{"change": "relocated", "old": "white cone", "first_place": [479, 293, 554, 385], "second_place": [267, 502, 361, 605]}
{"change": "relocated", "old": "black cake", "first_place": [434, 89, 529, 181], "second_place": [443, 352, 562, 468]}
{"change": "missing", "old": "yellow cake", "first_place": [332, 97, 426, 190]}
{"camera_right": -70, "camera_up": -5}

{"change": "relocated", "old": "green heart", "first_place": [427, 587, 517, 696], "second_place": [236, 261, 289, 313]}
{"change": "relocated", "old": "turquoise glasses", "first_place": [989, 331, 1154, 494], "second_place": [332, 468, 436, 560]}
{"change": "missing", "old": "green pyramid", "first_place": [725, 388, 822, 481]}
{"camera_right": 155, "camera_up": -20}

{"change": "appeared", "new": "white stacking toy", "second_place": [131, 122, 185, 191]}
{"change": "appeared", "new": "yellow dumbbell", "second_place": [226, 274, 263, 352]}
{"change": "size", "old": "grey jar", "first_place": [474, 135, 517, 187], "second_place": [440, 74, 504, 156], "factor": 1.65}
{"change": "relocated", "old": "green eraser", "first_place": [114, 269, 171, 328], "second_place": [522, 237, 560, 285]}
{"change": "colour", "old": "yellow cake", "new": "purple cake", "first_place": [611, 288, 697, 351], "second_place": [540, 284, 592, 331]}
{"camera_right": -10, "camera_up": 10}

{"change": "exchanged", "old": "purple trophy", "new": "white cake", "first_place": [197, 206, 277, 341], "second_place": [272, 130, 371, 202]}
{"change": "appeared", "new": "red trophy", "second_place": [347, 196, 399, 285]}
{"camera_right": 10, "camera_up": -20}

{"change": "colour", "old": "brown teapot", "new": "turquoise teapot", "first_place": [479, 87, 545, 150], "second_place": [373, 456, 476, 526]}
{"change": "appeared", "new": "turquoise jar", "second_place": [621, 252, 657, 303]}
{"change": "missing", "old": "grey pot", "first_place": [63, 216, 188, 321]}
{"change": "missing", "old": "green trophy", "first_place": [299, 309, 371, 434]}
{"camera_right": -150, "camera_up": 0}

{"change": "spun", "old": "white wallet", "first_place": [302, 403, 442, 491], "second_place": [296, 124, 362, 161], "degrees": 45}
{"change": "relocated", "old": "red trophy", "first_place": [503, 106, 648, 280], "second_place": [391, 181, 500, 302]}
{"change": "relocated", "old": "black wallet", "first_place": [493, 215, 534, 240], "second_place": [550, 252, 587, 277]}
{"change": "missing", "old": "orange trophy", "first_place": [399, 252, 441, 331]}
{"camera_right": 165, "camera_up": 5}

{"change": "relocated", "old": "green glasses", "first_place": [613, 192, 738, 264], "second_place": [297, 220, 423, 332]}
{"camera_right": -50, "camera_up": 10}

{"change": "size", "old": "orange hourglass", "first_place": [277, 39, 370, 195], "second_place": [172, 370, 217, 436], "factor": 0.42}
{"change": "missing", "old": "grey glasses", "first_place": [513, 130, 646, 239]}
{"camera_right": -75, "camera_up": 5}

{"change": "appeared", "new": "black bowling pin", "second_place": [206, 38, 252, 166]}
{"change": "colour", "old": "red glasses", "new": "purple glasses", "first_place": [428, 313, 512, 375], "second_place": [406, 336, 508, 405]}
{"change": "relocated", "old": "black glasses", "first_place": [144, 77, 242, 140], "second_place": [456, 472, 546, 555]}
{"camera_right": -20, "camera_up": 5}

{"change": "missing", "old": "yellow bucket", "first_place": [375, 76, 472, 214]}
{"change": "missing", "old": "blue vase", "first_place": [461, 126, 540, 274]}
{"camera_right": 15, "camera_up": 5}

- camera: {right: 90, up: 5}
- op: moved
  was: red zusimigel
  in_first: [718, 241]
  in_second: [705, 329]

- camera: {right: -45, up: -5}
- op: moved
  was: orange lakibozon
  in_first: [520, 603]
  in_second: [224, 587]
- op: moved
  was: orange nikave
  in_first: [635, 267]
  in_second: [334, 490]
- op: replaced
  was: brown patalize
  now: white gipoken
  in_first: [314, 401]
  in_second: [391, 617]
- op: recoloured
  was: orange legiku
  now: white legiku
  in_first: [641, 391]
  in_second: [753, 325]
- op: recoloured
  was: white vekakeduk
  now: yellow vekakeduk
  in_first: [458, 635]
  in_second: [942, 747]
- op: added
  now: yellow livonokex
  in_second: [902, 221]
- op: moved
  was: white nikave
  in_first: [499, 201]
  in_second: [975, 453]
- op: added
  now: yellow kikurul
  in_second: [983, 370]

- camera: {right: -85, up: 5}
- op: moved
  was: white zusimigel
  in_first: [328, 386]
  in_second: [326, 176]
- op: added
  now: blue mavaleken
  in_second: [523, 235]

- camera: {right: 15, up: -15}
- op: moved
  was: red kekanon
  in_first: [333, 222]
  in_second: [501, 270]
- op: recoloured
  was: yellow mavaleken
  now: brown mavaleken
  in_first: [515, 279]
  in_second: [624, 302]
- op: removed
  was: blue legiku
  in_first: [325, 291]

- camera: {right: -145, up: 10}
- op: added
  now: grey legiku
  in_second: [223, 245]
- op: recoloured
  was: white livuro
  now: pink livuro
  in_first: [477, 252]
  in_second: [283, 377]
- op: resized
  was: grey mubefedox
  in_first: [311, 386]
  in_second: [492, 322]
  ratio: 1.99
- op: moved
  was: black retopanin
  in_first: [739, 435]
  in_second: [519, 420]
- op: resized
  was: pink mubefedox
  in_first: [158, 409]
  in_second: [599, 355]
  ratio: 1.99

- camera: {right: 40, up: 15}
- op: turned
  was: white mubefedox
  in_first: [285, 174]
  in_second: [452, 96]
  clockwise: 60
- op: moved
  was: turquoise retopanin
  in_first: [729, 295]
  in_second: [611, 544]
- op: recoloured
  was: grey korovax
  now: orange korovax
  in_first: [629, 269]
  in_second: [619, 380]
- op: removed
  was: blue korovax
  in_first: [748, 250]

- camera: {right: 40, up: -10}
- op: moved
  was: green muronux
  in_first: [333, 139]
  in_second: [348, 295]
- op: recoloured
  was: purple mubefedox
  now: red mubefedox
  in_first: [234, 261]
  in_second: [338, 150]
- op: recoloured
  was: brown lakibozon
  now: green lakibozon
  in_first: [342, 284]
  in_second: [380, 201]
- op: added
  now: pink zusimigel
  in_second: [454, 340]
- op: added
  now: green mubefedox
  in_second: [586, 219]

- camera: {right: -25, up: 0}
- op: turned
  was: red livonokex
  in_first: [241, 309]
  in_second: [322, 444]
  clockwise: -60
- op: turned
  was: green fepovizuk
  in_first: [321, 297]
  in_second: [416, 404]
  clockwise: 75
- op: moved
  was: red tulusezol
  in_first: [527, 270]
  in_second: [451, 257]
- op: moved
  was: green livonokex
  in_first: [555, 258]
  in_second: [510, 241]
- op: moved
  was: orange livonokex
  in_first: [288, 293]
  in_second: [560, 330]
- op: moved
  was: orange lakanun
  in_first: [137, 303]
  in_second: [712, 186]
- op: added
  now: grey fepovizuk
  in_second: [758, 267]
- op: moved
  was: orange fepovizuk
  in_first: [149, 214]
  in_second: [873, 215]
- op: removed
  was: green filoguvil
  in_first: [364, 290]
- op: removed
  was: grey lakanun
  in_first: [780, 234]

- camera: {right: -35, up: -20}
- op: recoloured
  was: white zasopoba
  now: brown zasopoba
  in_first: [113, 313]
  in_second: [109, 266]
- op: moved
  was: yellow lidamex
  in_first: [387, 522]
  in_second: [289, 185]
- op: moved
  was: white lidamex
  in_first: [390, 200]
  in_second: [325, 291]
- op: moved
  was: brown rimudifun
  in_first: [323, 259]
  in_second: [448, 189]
==========
Exercise instructions -> Exactly as they appear above, return all of the records.

Solved exercise ->
{"change": "relocated", "old": "white cone", "first_place": [479, 293, 554, 385], "second_place": [267, 502, 361, 605]}
{"change": "relocated", "old": "black cake", "first_place": [434, 89, 529, 181], "second_place": [443, 352, 562, 468]}
{"change": "missing", "old": "yellow cake", "first_place": [332, 97, 426, 190]}
{"camera_right": -70, "camera_up": -5}

{"change": "relocated", "old": "green heart", "first_place": [427, 587, 517, 696], "second_place": [236, 261, 289, 313]}
{"change": "relocated", "old": "turquoise glasses", "first_place": [989, 331, 1154, 494], "second_place": [332, 468, 436, 560]}
{"change": "missing", "old": "green pyramid", "first_place": [725, 388, 822, 481]}
{"camera_right": 155, "camera_up": -20}

{"change": "appeared", "new": "white stacking toy", "second_place": [131, 122, 185, 191]}
{"change": "appeared", "new": "yellow dumbbell", "second_place": [226, 274, 263, 352]}
{"change": "size", "old": "grey jar", "first_place": [474, 135, 517, 187], "second_place": [440, 74, 504, 156], "factor": 1.65}
{"change": "relocated", "old": "green eraser", "first_place": [114, 269, 171, 328], "second_place": [522, 237, 560, 285]}
{"change": "colour", "old": "yellow cake", "new": "purple cake", "first_place": [611, 288, 697, 351], "second_place": [540, 284, 592, 331]}
{"camera_right": -10, "camera_up": 10}

{"change": "exchanged", "old": "purple trophy", "new": "white cake", "first_place": [197, 206, 277, 341], "second_place": [272, 130, 371, 202]}
{"change": "appeared", "new": "red trophy", "second_place": [347, 196, 399, 285]}
{"camera_right": 10, "camera_up": -20}

{"change": "colour", "old": "brown teapot", "new": "turquoise teapot", "first_place": [479, 87, 545, 150], "second_place": [373, 456, 476, 526]}
{"change": "appeared", "new": "turquoise jar", "second_place": [621, 252, 657, 303]}
{"change": "missing", "old": "grey pot", "first_place": [63, 216, 188, 321]}
{"change": "missing", "old": "green trophy", "first_place": [299, 309, 371, 434]}
{"camera_right": -150, "camera_up": 0}

{"change": "spun", "old": "white wallet", "first_place": [302, 403, 442, 491], "second_place": [296, 124, 362, 161], "degrees": 45}
{"change": "relocated", "old": "red trophy", "first_place": [503, 106, 648, 280], "second_place": [391, 181, 500, 302]}
{"change": "relocated", "old": "black wallet", "first_place": [493, 215, 534, 240], "second_place": [550, 252, 587, 277]}
{"change": "missing", "old": "orange trophy", "first_place": [399, 252, 441, 331]}
{"camera_right": 165, "camera_up": 5}

{"change": "relocated", "old": "green glasses", "first_place": [613, 192, 738, 264], "second_place": [297, 220, 423, 332]}
{"camera_right": -50, "camera_up": 10}

{"change": "size", "old": "orange hourglass", "first_place": [277, 39, 370, 195], "second_place": [172, 370, 217, 436], "factor": 0.42}
{"change": "missing", "old": "grey glasses", "first_place": [513, 130, 646, 239]}
{"camera_right": -75, "camera_up": 5}

{"change": "appeared", "new": "black bowling pin", "second_place": [206, 38, 252, 166]}
{"change": "colour", "old": "red glasses", "new": "purple glasses", "first_place": [428, 313, 512, 375], "second_place": [406, 336, 508, 405]}
{"change": "relocated", "old": "black glasses", "first_place": [144, 77, 242, 140], "second_place": [456, 472, 546, 555]}
{"camera_right": -20, "camera_up": 5}

{"change": "missing", "old": "yellow bucket", "first_place": [375, 76, 472, 214]}
{"change": "missing", "old": "blue vase", "first_place": [461, 126, 540, 274]}
{"camera_right": 15, "camera_up": 5}

- camera: {right: 90, up: 5}
- op: moved
  was: red zusimigel
  in_first: [718, 241]
  in_second: [705, 329]

- camera: {right: -45, up: -5}
- op: moved
  was: orange lakibozon
  in_first: [520, 603]
  in_second: [224, 587]
- op: moved
  was: orange nikave
  in_first: [635, 267]
  in_second: [334, 490]
- op: replaced
  was: brown patalize
  now: white gipoken
  in_first: [314, 401]
  in_second: [391, 617]
- op: recoloured
  was: orange legiku
  now: white legiku
  in_first: [641, 391]
  in_second: [753, 325]
- op: recoloured
  was: white vekakeduk
  now: yellow vekakeduk
  in_first: [458, 635]
  in_second: [942, 747]
- op: added
  now: yellow livonokex
  in_second: [902, 221]
- op: moved
  was: white nikave
  in_first: [499, 201]
  in_second: [975, 453]
- op: added
  now: yellow kikurul
  in_second: [983, 370]

- camera: {right: -85, up: 5}
- op: moved
  was: white zusimigel
  in_first: [328, 386]
  in_second: [326, 176]
- op: added
  now: blue mavaleken
  in_second: [523, 235]

- camera: {right: 15, up: -15}
- op: moved
  was: red kekanon
  in_first: [333, 222]
  in_second: [501, 270]
- op: recoloured
  was: yellow mavaleken
  now: brown mavaleken
  in_first: [515, 279]
  in_second: [624, 302]
- op: removed
  was: blue legiku
  in_first: [325, 291]

- camera: {right: -145, up: 10}
- op: added
  now: grey legiku
  in_second: [223, 245]
- op: recoloured
  was: white livuro
  now: pink livuro
  in_first: [477, 252]
  in_second: [283, 377]
- op: resized
  was: grey mubefedox
  in_first: [311, 386]
  in_second: [492, 322]
  ratio: 1.99
- op: moved
  was: black retopanin
  in_first: [739, 435]
  in_second: [519, 420]
- op: resized
  was: pink mubefedox
  in_first: [158, 409]
  in_second: [599, 355]
  ratio: 1.99

- camera: {right: 40, up: 15}
- op: turned
  was: white mubefedox
  in_first: [285, 174]
  in_second: [452, 96]
  clockwise: 60
- op: moved
  was: turquoise retopanin
  in_first: [729, 295]
  in_second: [611, 544]
- op: recoloured
  was: grey korovax
  now: orange korovax
  in_first: [629, 269]
  in_second: [619, 380]
- op: removed
  was: blue korovax
  in_first: [748, 250]

- camera: {right: 40, up: -10}
- op: moved
  was: green muronux
  in_first: [333, 139]
  in_second: [348, 295]
- op: recoloured
  was: purple mubefedox
  now: red mubefedox
  in_first: [234, 261]
  in_second: [338, 150]
- op: recoloured
  was: brown lakibozon
  now: green lakibozon
  in_first: [342, 284]
  in_second: [380, 201]
- op: added
  now: pink zusimigel
  in_second: [454, 340]
- op: added
  now: green mubefedox
  in_second: [586, 219]

- camera: {right: -25, up: 0}
- op: turned
  was: red livonokex
  in_first: [241, 309]
  in_second: [322, 444]
  clockwise: -60
- op: turned
  was: green fepovizuk
  in_first: [321, 297]
  in_second: [416, 404]
  clockwise: 75
- op: moved
  was: red tulusezol
  in_first: [527, 270]
  in_second: [451, 257]
- op: moved
  was: green livonokex
  in_first: [555, 258]
  in_second: [510, 241]
- op: moved
  was: orange livonokex
  in_first: [288, 293]
  in_second: [560, 330]
- op: moved
  was: orange lakanun
  in_first: [137, 303]
  in_second: [712, 186]
- op: added
  now: grey fepovizuk
  in_second: [758, 267]
- op: moved
  was: orange fepovizuk
  in_first: [149, 214]
  in_second: [873, 215]
- op: removed
  was: green filoguvil
  in_first: [364, 290]
- op: removed
  was: grey lakanun
  in_first: [780, 234]

- camera: {right: -35, up: -20}
- op: recoloured
  was: white zasopoba
  now: brown zasopoba
  in_first: [113, 313]
  in_second: [109, 266]
- op: moved
  was: yellow lidamex
  in_first: [387, 522]
  in_second: [289, 185]
- op: moved
  was: white lidamex
  in_first: [390, 200]
  in_second: [325, 291]
- op: moved
  was: brown rimudifun
  in_first: [323, 259]
  in_second: [448, 189]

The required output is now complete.